Dataset records:

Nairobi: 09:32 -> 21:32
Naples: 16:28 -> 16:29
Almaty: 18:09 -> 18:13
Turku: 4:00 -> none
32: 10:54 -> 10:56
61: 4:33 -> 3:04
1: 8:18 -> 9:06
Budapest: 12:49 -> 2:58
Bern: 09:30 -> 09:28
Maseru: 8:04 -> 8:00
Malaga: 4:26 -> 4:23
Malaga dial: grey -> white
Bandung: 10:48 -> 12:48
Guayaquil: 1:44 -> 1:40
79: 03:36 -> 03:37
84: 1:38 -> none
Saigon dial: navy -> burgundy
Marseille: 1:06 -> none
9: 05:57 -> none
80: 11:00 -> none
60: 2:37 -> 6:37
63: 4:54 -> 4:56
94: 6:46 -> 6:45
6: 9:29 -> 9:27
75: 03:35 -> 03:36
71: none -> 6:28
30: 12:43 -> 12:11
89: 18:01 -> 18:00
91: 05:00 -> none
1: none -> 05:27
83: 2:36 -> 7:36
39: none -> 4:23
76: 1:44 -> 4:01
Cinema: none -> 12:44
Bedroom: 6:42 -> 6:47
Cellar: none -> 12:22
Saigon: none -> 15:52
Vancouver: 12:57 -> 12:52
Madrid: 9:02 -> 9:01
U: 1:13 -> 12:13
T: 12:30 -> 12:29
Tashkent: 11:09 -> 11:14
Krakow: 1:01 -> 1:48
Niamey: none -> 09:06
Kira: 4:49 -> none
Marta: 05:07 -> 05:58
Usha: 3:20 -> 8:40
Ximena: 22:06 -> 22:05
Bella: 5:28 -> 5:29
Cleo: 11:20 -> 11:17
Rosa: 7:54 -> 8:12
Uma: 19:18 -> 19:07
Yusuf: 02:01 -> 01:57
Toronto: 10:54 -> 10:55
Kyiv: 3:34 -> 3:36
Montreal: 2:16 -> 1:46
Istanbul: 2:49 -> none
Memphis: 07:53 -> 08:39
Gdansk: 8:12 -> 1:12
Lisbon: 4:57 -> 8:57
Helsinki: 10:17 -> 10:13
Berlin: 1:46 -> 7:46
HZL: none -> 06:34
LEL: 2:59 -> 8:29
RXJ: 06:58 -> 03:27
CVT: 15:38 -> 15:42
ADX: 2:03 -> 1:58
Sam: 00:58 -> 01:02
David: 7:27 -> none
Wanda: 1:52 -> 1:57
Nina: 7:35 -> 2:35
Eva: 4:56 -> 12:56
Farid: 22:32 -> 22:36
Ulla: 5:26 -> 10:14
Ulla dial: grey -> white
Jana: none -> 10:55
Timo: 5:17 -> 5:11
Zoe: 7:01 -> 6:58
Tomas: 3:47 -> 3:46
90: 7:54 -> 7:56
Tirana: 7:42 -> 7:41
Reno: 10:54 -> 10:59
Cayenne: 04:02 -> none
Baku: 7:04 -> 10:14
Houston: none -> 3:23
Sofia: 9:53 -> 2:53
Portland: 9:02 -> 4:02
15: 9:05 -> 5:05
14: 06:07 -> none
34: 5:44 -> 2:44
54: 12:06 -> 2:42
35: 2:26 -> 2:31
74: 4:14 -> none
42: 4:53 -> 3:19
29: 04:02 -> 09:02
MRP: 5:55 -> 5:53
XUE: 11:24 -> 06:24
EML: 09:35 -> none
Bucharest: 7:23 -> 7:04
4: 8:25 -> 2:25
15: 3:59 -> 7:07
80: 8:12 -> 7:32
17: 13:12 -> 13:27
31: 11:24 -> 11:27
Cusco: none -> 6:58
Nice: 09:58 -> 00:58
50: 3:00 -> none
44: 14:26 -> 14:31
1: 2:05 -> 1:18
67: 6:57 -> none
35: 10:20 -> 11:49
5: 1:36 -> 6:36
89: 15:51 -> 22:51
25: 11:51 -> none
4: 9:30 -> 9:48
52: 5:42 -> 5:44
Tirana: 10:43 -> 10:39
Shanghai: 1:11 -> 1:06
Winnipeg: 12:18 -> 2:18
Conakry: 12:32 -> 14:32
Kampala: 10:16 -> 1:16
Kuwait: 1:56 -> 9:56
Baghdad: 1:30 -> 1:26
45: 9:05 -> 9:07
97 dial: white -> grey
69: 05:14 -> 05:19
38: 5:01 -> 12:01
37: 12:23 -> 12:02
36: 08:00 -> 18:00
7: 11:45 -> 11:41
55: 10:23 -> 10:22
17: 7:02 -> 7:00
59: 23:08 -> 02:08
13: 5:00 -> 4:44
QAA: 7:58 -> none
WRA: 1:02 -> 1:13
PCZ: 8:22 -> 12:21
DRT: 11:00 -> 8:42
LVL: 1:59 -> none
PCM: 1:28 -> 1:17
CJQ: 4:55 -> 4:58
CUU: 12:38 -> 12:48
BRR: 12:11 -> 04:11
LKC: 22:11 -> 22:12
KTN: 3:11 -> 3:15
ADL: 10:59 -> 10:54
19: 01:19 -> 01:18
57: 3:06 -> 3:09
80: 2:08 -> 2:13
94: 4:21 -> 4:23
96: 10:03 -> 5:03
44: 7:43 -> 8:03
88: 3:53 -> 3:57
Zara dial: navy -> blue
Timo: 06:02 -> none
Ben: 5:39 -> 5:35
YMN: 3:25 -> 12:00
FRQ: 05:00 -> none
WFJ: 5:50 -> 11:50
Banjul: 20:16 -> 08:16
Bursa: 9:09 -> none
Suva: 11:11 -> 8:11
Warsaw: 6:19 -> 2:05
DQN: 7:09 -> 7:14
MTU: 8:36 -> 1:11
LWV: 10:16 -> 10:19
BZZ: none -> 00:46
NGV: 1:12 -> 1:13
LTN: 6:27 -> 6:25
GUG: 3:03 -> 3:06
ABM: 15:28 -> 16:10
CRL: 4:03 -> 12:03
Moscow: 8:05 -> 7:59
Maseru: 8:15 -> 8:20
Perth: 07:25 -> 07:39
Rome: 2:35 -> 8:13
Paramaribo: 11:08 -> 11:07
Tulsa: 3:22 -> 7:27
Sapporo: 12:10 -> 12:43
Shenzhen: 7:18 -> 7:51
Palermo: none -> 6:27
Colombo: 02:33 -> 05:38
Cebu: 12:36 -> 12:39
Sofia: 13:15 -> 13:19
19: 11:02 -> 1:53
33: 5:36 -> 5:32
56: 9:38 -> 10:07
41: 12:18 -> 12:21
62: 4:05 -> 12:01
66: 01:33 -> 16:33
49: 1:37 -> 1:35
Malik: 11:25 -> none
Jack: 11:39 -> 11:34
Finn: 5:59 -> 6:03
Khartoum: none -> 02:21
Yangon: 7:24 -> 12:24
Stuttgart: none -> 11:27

Goal of the exercise
Rewrite every line of the material above, renaming "dial" to "face" wherever it occurs and keeping everything else unchanged.

Exercise result
Nairobi: 09:32 -> 21:32
Naples: 16:28 -> 16:29
Almaty: 18:09 -> 18:13
Turku: 4:00 -> none
32: 10:54 -> 10:56
61: 4:33 -> 3:04
1: 8:18 -> 9:06
Budapest: 12:49 -> 2:58
Bern: 09:30 -> 09:28
Maseru: 8:04 -> 8:00
Malaga: 4:26 -> 4:23
Malaga face: grey -> white
Bandung: 10:48 -> 12:48
Guayaquil: 1:44 -> 1:40
79: 03:36 -> 03:37
84: 1:38 -> none
Saigon face: navy -> burgundy
Marseille: 1:06 -> none
9: 05:57 -> none
80: 11:00 -> none
60: 2:37 -> 6:37
63: 4:54 -> 4:56
94: 6:46 -> 6:45
6: 9:29 -> 9:27
75: 03:35 -> 03:36
71: none -> 6:28
30: 12:43 -> 12:11
89: 18:01 -> 18:00
91: 05:00 -> none
1: none -> 05:27
83: 2:36 -> 7:36
39: none -> 4:23
76: 1:44 -> 4:01
Cinema: none -> 12:44
Bedroom: 6:42 -> 6:47
Cellar: none -> 12:22
Saigon: none -> 15:52
Vancouver: 12:57 -> 12:52
Madrid: 9:02 -> 9:01
U: 1:13 -> 12:13
T: 12:30 -> 12:29
Tashkent: 11:09 -> 11:14
Krakow: 1:01 -> 1:48
Niamey: none -> 09:06
Kira: 4:49 -> none
Marta: 05:07 -> 05:58
Usha: 3:20 -> 8:40
Ximena: 22:06 -> 22:05
Bella: 5:28 -> 5:29
Cleo: 11:20 -> 11:17
Rosa: 7:54 -> 8:12
Uma: 19:18 -> 19:07
Yusuf: 02:01 -> 01:57
Toronto: 10:54 -> 10:55
Kyiv: 3:34 -> 3:36
Montreal: 2:16 -> 1:46
Istanbul: 2:49 -> none
Memphis: 07:53 -> 08:39
Gdansk: 8:12 -> 1:12
Lisbon: 4:57 -> 8:57
Helsinki: 10:17 -> 10:13
Berlin: 1:46 -> 7:46
HZL: none -> 06:34
LEL: 2:59 -> 8:29
RXJ: 06:58 -> 03:27
CVT: 15:38 -> 15:42
ADX: 2:03 -> 1:58
Sam: 00:58 -> 01:02
David: 7:27 -> none
Wanda: 1:52 -> 1:57
Nina: 7:35 -> 2:35
Eva: 4:56 -> 12:56
Farid: 22:32 -> 22:36
Ulla: 5:26 -> 10:14
Ulla face: grey -> white
Jana: none -> 10:55
Timo: 5:17 -> 5:11
Zoe: 7:01 -> 6:58
Tomas: 3:47 -> 3:46
90: 7:54 -> 7:56
Tirana: 7:42 -> 7:41
Reno: 10:54 -> 10:59
Cayenne: 04:02 -> none
Baku: 7:04 -> 10:14
Houston: none -> 3:23
Sofia: 9:53 -> 2:53
Portland: 9:02 -> 4:02
15: 9:05 -> 5:05
14: 06:07 -> none
34: 5:44 -> 2:44
54: 12:06 -> 2:42
35: 2:26 -> 2:31
74: 4:14 -> none
42: 4:53 -> 3:19
29: 04:02 -> 09:02
MRP: 5:55 -> 5:53
XUE: 11:24 -> 06:24
EML: 09:35 -> none
Bucharest: 7:23 -> 7:04
4: 8:25 -> 2:25
15: 3:59 -> 7:07
80: 8:12 -> 7:32
17: 13:12 -> 13:27
31: 11:24 -> 11:27
Cusco: none -> 6:58
Nice: 09:58 -> 00:58
50: 3:00 -> none
44: 14:26 -> 14:31
1: 2:05 -> 1:18
67: 6:57 -> none
35: 10:20 -> 11:49
5: 1:36 -> 6:36
89: 15:51 -> 22:51
25: 11:51 -> none
4: 9:30 -> 9:48
52: 5:42 -> 5:44
Tirana: 10:43 -> 10:39
Shanghai: 1:11 -> 1:06
Winnipeg: 12:18 -> 2:18
Conakry: 12:32 -> 14:32
Kampala: 10:16 -> 1:16
Kuwait: 1:56 -> 9:56
Baghdad: 1:30 -> 1:26
45: 9:05 -> 9:07
97 face: white -> grey
69: 05:14 -> 05:19
38: 5:01 -> 12:01
37: 12:23 -> 12:02
36: 08:00 -> 18:00
7: 11:45 -> 11:41
55: 10:23 -> 10:22
17: 7:02 -> 7:00
59: 23:08 -> 02:08
13: 5:00 -> 4:44
QAA: 7:58 -> none
WRA: 1:02 -> 1:13
PCZ: 8:22 -> 12:21
DRT: 11:00 -> 8:42
LVL: 1:59 -> none
PCM: 1:28 -> 1:17
CJQ: 4:55 -> 4:58
CUU: 12:38 -> 12:48
BRR: 12:11 -> 04:11
LKC: 22:11 -> 22:12
KTN: 3:11 -> 3:15
ADL: 10:59 -> 10:54
19: 01:19 -> 01:18
57: 3:06 -> 3:09
80: 2:08 -> 2:13
94: 4:21 -> 4:23
96: 10:03 -> 5:03
44: 7:43 -> 8:03
88: 3:53 -> 3:57
Zara face: navy -> blue
Timo: 06:02 -> none
Ben: 5:39 -> 5:35
YMN: 3:25 -> 12:00
FRQ: 05:00 -> none
WFJ: 5:50 -> 11:50
Banjul: 20:16 -> 08:16
Bursa: 9:09 -> none
Suva: 11:11 -> 8:11
Warsaw: 6:19 -> 2:05
DQN: 7:09 -> 7:14
MTU: 8:36 -> 1:11
LWV: 10:16 -> 10:19
BZZ: none -> 00:46
NGV: 1:12 -> 1:13
LTN: 6:27 -> 6:25
GUG: 3:03 -> 3:06
ABM: 15:28 -> 16:10
CRL: 4:03 -> 12:03
Moscow: 8:05 -> 7:59
Maseru: 8:15 -> 8:20
Perth: 07:25 -> 07:39
Rome: 2:35 -> 8:13
Paramaribo: 11:08 -> 11:07
Tulsa: 3:22 -> 7:27
Sapporo: 12:10 -> 12:43
Shenzhen: 7:18 -> 7:51
Palermo: none -> 6:27
Colombo: 02:33 -> 05:38
Cebu: 12:36 -> 12:39
Sofia: 13:15 -> 13:19
19: 11:02 -> 1:53
33: 5:36 -> 5:32
56: 9:38 -> 10:07
41: 12:18 -> 12:21
62: 4:05 -> 12:01
66: 01:33 -> 16:33
49: 1:37 -> 1:35
Malik: 11:25 -> none
Jack: 11:39 -> 11:34
Finn: 5:59 -> 6:03
Khartoum: none -> 02:21
Yangon: 7:24 -> 12:24
Stuttgart: none -> 11:27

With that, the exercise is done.